TASK DETAILS
Print the lines of the listing below exactly as they appear, from the line containing "Can you confirm if dark blue fabric" up to and including the line containing "Find the location". Print no other lines.

(DATA FOR PROCESSING Opens)

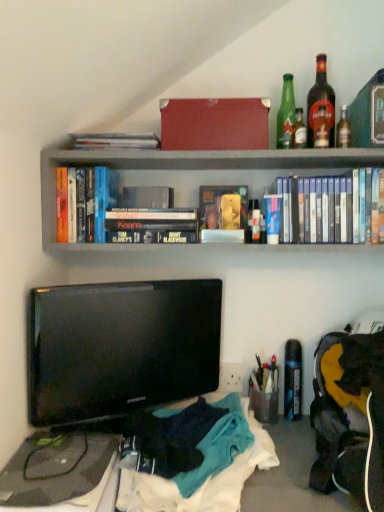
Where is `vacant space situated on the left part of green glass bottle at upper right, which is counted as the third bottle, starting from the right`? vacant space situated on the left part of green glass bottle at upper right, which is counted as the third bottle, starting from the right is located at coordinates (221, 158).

(DATA FOR PROCESSING Closes)
(DATA FOR PROCESSING Opens)

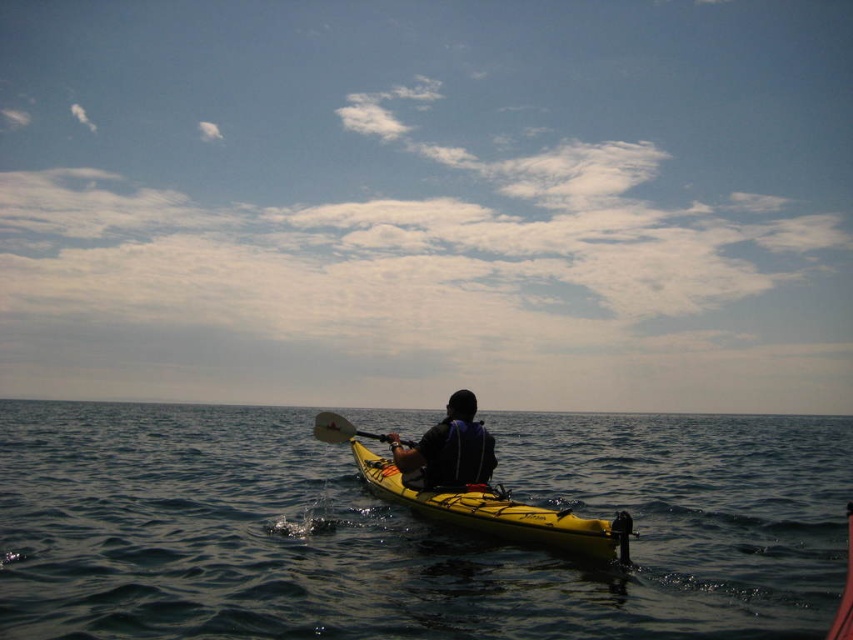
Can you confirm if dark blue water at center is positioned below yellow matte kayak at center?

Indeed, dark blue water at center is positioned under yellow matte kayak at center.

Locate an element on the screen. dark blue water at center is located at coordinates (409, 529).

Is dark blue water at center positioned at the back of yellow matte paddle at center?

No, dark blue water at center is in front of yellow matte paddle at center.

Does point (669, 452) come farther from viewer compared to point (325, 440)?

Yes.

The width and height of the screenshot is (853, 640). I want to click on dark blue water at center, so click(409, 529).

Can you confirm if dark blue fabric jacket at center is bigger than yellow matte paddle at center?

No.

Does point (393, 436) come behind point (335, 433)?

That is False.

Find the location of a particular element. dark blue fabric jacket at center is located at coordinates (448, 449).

(DATA FOR PROCESSING Closes)

ANSWER TO THIS TASK
Can you confirm if dark blue fabric jacket at center is bigger than yellow matte paddle at center?

No.

Does point (393, 436) come behind point (335, 433)?

That is False.

Find the location of a particular element. dark blue fabric jacket at center is located at coordinates (448, 449).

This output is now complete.